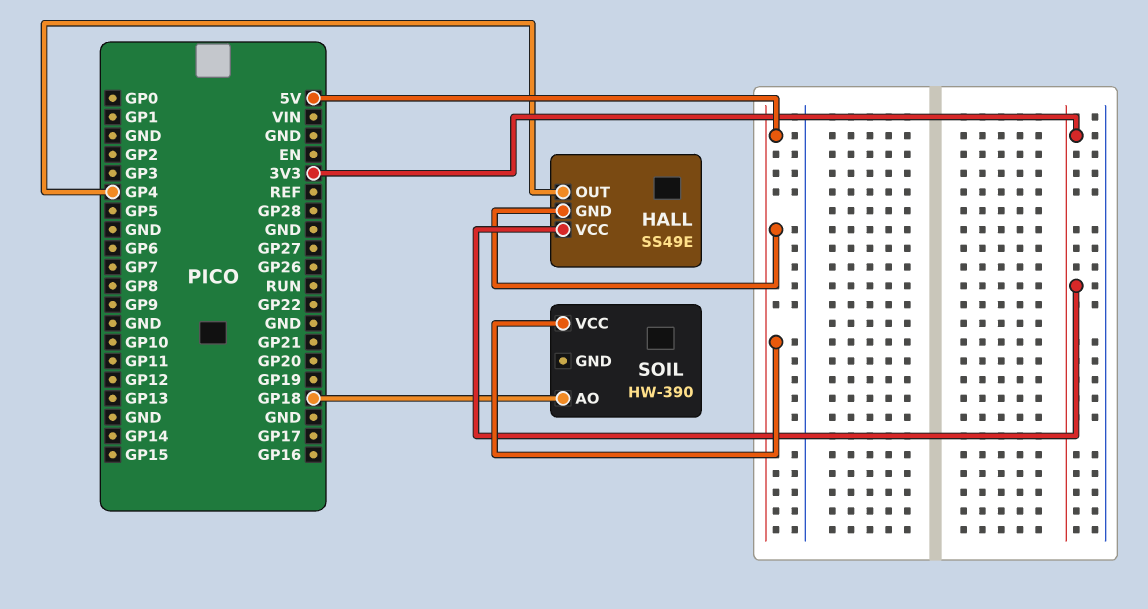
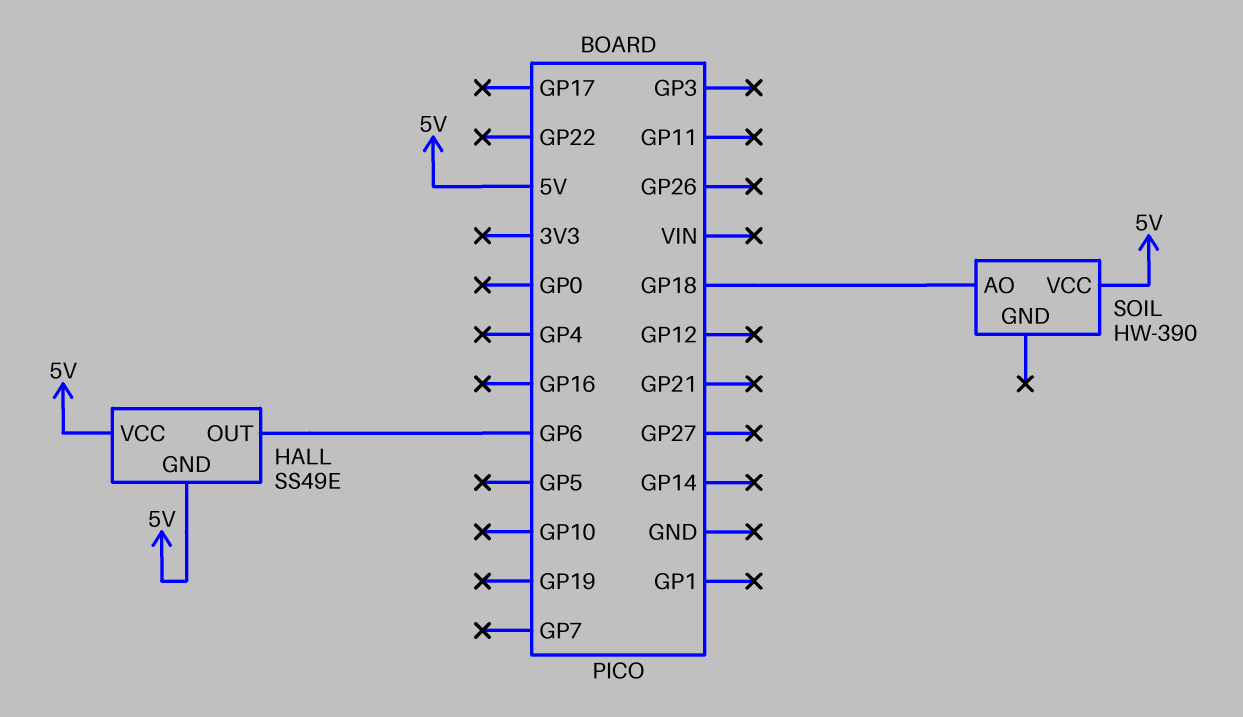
HALL pin OUT: GP4 -> GP6
HALL pin VCC: 3V3 -> 5V

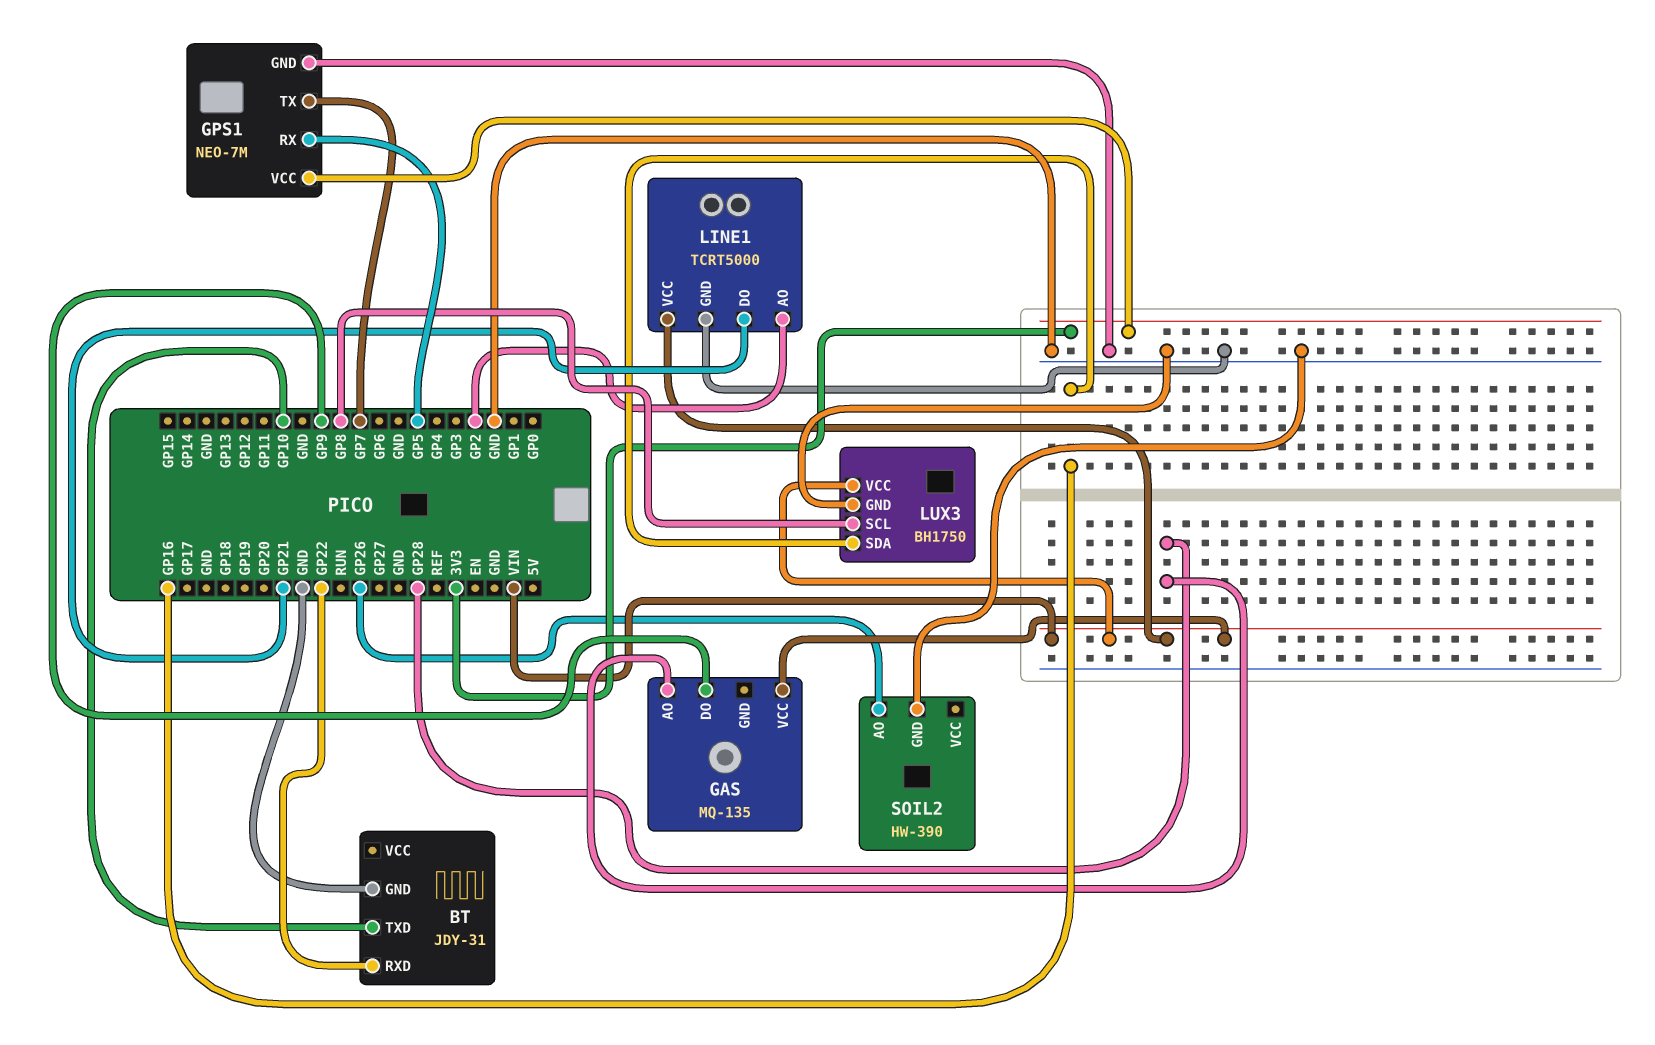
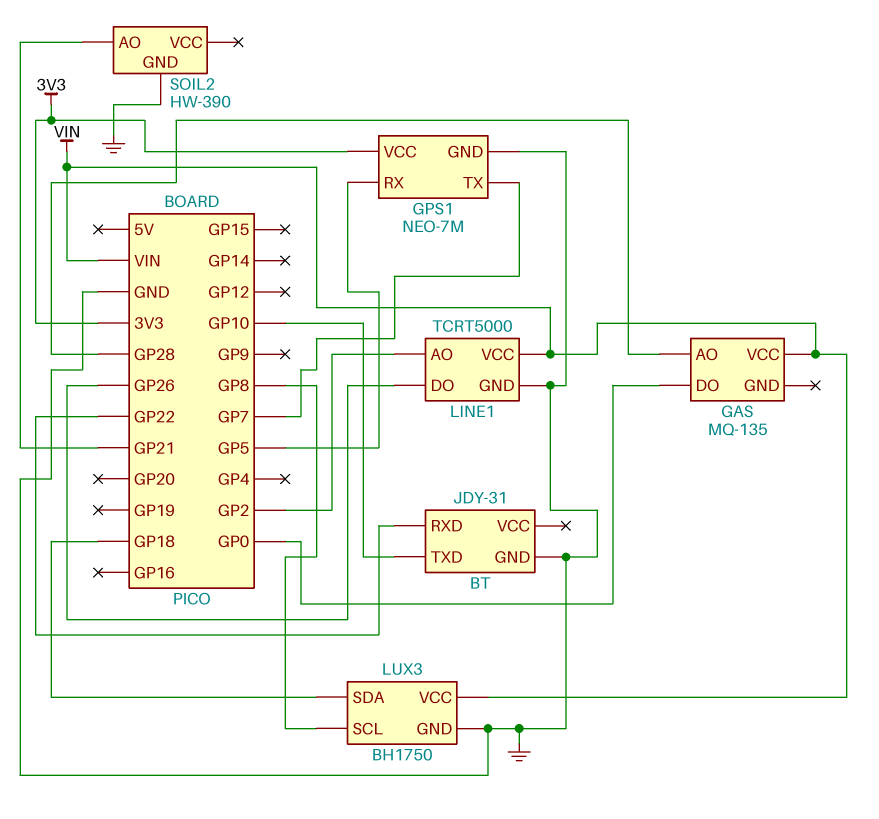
GAS pin DO: GP9 -> GP0
LINE1 pin DO: GP21 -> GP26
LUX3 pin SDA: GP16 -> GP18
SOIL2 pin AO: GP26 -> GP21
+++
** What to produce **
Which lines in the records above contain the string "HALL"? Copy them.

** Solution to this exercise **
HALL pin OUT: GP4 -> GP6
HALL pin VCC: 3V3 -> 5V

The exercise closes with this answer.